• Record excerpts
Start of Block

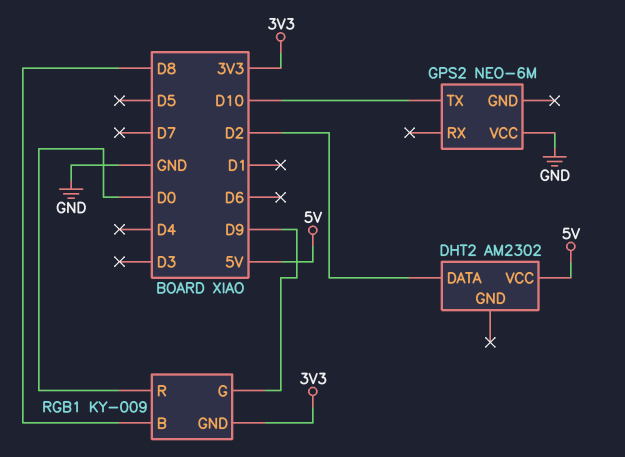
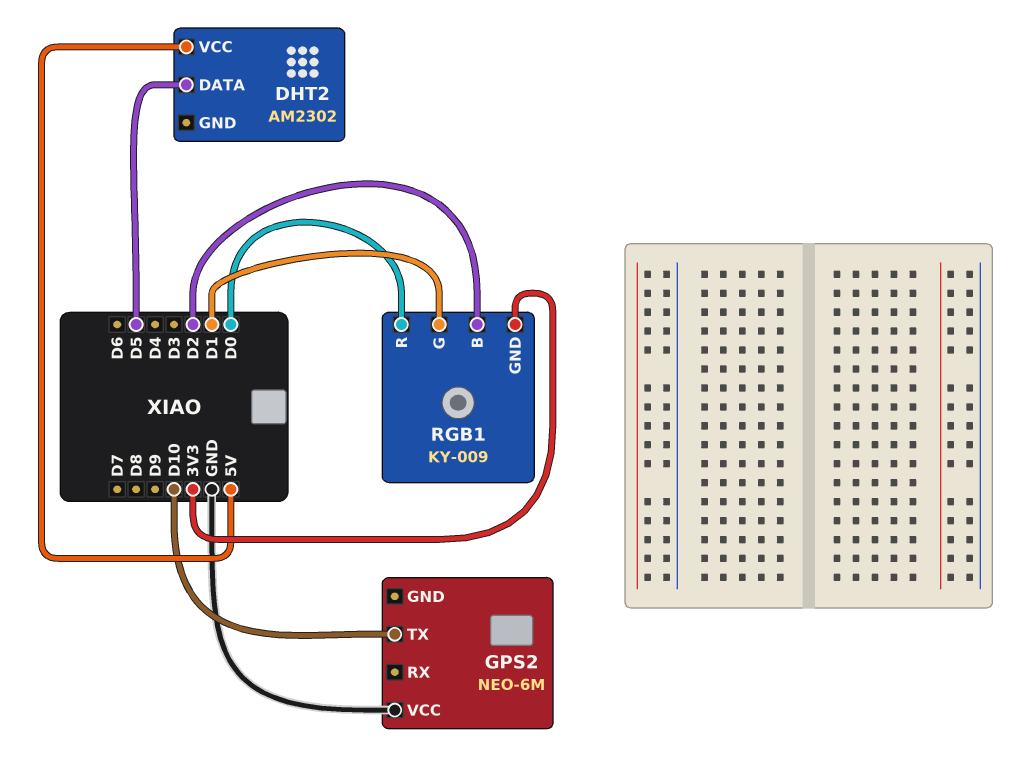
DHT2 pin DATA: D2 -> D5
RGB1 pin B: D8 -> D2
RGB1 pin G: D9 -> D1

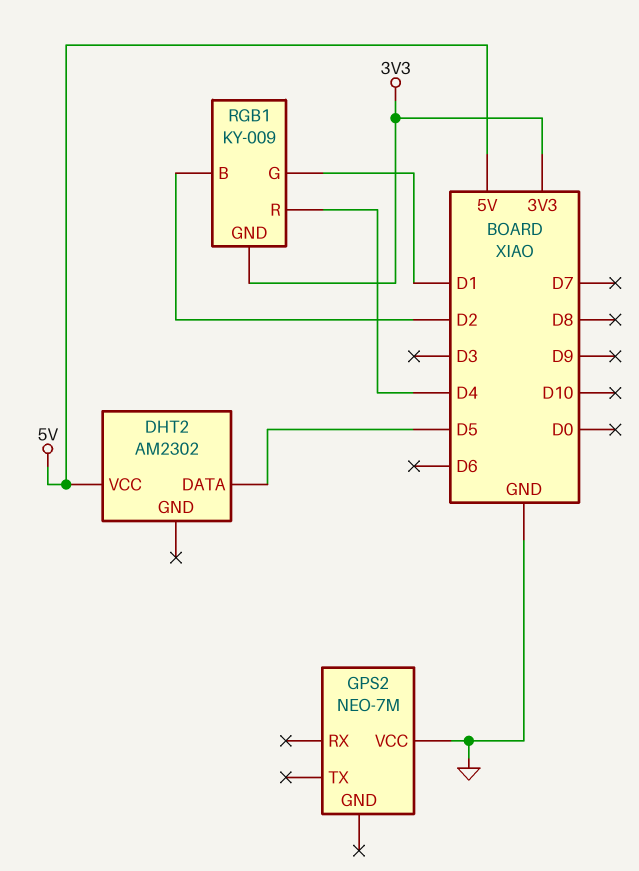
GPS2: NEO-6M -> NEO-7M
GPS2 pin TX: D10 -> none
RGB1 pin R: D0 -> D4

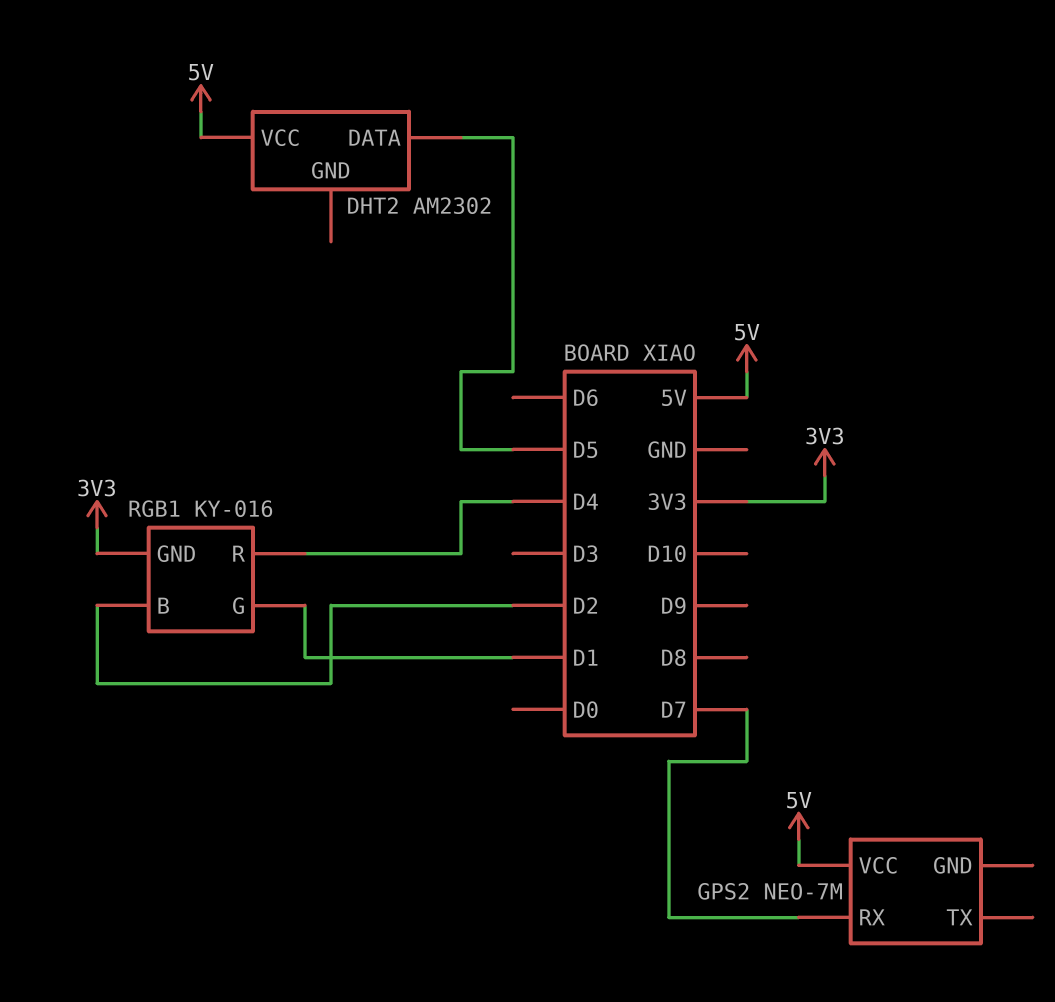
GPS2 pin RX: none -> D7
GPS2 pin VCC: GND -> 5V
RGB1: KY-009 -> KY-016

End of Block

Produce the entries above once more, exactly as given, with each picture left out.

DHT2 pin DATA: D2 -> D5
RGB1 pin B: D8 -> D2
RGB1 pin G: D9 -> D1

GPS2: NEO-6M -> NEO-7M
GPS2 pin TX: D10 -> none
RGB1 pin R: D0 -> D4

GPS2 pin RX: none -> D7
GPS2 pin VCC: GND -> 5V
RGB1: KY-009 -> KY-016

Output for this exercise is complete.